===== Input data =====

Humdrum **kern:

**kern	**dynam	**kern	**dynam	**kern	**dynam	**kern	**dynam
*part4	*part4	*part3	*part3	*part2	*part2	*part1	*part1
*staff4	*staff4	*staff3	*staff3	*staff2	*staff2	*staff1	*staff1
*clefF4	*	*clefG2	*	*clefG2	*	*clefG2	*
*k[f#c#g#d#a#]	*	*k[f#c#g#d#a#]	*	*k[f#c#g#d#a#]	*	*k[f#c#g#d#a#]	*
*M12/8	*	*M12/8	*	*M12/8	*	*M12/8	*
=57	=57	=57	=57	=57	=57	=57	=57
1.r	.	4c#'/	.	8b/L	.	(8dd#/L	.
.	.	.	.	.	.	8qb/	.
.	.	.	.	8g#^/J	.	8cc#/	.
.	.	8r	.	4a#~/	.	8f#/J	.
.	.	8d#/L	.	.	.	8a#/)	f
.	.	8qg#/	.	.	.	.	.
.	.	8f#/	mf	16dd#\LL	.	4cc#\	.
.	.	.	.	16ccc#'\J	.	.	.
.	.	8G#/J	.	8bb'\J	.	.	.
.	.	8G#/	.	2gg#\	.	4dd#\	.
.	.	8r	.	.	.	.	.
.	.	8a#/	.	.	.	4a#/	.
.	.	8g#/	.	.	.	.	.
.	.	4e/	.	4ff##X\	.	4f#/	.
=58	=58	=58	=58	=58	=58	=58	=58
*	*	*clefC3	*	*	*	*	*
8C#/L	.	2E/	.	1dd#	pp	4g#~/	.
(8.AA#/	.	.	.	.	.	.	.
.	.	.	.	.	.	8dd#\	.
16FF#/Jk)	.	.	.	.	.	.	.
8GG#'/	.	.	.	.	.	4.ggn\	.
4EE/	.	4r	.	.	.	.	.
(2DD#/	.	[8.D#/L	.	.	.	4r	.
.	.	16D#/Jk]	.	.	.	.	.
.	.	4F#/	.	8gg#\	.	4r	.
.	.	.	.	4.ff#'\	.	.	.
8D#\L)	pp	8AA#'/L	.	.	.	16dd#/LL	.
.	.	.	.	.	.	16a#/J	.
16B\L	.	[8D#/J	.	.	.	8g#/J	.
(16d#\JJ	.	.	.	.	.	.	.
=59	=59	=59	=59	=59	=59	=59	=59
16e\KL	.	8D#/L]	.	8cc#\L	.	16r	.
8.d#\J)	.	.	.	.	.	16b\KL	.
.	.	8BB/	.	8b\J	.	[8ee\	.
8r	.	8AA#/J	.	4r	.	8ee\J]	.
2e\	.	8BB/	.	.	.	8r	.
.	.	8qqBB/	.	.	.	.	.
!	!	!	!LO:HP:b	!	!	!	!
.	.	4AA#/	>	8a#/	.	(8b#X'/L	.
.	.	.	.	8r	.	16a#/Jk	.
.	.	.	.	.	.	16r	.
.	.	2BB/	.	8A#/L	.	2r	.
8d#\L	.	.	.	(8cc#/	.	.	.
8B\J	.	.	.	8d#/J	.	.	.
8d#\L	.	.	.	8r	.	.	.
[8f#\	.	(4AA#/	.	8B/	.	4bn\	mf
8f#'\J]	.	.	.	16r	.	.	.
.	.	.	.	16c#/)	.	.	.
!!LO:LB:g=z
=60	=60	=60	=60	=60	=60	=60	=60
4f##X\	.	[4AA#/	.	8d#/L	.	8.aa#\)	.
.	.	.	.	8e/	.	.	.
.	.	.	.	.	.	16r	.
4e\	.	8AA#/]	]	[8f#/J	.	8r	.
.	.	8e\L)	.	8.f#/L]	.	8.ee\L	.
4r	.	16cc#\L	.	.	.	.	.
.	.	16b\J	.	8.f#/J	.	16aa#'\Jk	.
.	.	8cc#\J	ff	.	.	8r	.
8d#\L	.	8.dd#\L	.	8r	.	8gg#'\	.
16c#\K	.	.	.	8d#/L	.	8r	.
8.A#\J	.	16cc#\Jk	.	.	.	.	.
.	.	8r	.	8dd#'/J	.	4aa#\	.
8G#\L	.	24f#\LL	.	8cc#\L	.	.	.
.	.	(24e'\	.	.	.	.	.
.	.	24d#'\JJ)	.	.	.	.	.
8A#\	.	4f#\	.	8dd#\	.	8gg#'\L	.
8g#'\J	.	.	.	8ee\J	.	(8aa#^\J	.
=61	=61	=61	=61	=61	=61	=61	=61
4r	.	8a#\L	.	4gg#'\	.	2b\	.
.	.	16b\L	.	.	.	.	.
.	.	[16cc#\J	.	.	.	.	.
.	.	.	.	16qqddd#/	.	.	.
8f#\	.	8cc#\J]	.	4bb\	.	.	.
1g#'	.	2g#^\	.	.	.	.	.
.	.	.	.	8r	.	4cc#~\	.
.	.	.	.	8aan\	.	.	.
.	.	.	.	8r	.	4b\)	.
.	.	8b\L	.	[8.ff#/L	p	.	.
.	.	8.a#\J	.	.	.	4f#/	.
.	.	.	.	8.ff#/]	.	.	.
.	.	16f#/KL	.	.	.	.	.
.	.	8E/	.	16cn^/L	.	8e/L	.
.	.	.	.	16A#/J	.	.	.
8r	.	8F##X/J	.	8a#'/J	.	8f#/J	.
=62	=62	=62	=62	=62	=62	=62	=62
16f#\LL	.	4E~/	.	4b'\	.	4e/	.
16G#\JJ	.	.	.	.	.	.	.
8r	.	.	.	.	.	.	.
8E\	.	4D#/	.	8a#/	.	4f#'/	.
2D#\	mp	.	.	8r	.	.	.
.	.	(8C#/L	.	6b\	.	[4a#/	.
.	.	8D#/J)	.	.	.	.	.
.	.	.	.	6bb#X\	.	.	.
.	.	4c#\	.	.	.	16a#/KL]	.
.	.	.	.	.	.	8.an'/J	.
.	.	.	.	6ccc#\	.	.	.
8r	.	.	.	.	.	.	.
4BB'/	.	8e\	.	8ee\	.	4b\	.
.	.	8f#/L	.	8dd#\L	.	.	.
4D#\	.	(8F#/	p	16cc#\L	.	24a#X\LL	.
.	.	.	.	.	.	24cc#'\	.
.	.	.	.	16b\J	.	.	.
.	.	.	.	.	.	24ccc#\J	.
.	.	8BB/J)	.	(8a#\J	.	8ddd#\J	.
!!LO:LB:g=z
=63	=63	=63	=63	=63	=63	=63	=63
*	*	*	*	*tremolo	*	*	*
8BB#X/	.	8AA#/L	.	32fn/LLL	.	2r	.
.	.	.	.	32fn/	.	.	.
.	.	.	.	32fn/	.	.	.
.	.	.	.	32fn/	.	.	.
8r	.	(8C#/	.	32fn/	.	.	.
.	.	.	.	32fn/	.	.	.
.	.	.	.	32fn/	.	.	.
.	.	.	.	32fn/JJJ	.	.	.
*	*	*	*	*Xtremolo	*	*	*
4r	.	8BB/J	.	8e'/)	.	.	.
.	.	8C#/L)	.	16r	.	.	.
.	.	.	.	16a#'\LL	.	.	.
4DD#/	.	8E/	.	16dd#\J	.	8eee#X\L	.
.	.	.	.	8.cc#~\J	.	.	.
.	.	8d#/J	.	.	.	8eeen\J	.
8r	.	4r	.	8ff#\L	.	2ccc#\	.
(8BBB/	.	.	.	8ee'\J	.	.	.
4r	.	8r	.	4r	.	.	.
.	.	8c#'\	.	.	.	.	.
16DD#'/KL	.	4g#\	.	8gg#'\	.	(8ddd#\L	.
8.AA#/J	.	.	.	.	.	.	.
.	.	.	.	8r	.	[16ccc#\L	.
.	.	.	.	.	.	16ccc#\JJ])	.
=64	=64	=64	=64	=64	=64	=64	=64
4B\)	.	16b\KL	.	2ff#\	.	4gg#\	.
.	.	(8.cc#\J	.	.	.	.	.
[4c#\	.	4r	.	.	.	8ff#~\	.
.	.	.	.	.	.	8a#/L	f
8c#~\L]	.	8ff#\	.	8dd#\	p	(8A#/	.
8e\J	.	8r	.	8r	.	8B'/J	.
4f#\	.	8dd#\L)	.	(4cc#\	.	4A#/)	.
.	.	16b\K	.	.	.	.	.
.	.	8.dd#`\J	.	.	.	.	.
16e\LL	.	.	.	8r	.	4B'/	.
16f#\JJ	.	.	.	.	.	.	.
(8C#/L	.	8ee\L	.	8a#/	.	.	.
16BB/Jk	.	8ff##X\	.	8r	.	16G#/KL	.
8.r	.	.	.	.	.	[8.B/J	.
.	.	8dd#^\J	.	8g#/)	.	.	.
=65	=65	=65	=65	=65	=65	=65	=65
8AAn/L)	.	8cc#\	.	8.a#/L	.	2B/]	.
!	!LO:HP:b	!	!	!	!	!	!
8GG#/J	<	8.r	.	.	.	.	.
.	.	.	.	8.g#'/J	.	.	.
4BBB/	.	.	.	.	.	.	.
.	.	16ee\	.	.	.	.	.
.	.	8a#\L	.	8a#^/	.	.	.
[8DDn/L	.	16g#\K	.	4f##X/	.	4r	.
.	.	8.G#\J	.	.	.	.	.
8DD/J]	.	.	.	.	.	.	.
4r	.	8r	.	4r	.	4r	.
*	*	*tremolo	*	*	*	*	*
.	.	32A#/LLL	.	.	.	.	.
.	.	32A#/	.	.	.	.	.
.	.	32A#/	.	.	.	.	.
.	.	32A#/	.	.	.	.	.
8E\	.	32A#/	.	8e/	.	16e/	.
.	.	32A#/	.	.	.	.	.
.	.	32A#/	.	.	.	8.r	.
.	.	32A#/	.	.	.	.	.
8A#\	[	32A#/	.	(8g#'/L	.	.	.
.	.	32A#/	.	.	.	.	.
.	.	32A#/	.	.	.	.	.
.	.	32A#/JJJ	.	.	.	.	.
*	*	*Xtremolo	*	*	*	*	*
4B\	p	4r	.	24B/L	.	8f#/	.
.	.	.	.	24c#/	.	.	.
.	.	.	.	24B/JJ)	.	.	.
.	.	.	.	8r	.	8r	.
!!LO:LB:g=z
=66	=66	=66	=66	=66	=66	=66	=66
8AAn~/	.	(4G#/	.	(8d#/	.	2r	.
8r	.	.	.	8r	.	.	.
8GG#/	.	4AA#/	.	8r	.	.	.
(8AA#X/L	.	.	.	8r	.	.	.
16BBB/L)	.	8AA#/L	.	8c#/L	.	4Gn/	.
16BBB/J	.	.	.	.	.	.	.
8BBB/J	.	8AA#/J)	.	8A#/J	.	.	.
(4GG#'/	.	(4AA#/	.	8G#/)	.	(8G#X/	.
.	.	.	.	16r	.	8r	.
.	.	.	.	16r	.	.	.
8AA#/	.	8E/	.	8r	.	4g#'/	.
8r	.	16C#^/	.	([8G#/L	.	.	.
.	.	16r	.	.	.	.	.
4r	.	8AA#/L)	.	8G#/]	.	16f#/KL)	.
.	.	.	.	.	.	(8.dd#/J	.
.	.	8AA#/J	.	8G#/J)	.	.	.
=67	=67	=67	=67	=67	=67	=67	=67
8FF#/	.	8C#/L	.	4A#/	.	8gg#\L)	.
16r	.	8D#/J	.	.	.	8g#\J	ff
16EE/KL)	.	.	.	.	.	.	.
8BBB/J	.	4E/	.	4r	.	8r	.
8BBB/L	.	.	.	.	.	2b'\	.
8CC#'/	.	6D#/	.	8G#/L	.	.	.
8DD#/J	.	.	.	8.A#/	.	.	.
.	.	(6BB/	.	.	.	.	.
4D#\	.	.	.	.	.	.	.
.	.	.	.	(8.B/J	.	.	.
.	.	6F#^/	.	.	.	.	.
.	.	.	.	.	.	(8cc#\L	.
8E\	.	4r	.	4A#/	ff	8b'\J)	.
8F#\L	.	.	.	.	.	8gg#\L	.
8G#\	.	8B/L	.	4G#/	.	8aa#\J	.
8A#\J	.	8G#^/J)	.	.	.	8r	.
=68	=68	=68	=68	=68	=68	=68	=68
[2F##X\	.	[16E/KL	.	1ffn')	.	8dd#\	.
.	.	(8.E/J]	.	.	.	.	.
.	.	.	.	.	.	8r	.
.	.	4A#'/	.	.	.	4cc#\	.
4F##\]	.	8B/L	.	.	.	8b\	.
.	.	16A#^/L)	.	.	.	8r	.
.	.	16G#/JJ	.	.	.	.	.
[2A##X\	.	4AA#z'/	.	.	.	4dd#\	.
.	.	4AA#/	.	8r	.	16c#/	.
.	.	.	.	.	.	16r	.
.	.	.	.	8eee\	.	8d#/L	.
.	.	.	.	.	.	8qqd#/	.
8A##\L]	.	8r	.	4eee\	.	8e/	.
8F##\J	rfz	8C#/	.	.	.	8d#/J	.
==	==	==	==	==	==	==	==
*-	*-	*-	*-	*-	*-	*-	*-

=====

**Required task:**
How many lines of the material above contain the string "kern"? Reply with the number only.

**Written solution:**
2